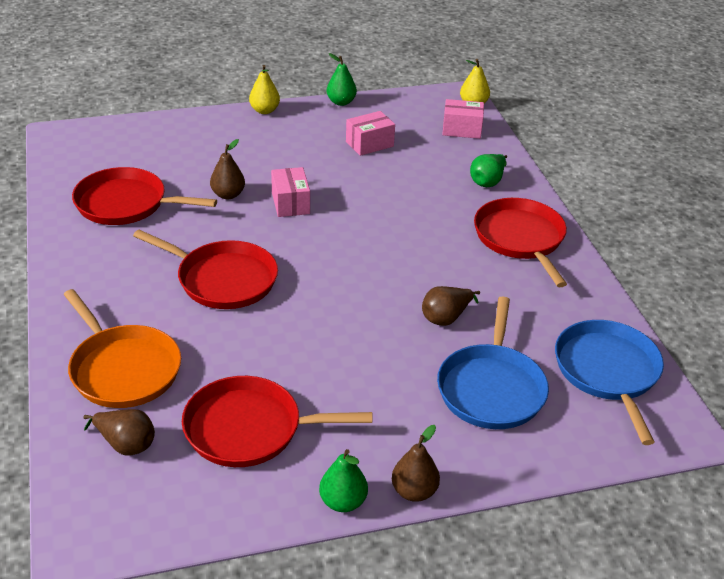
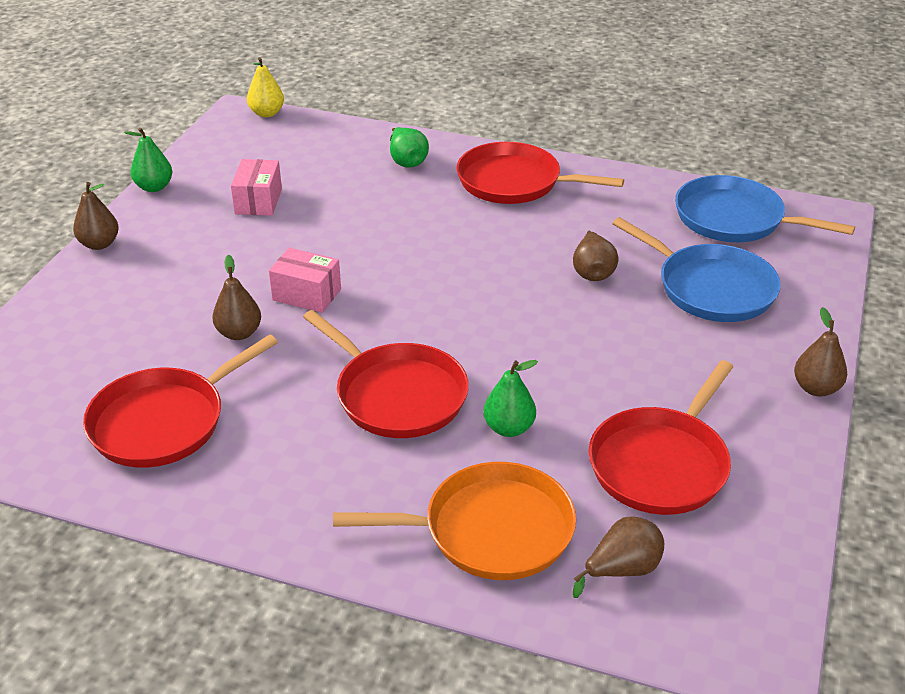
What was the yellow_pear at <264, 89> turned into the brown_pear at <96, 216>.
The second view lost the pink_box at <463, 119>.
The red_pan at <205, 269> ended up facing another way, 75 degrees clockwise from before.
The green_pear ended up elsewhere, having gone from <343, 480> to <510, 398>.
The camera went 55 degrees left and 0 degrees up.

To do:
Go through the entries and copy each line holding the string "from".

Reply to the exercise:
The red_pan at <205, 269> ended up facing another way, 75 degrees clockwise from before.
The green_pear ended up elsewhere, having gone from <343, 480> to <510, 398>.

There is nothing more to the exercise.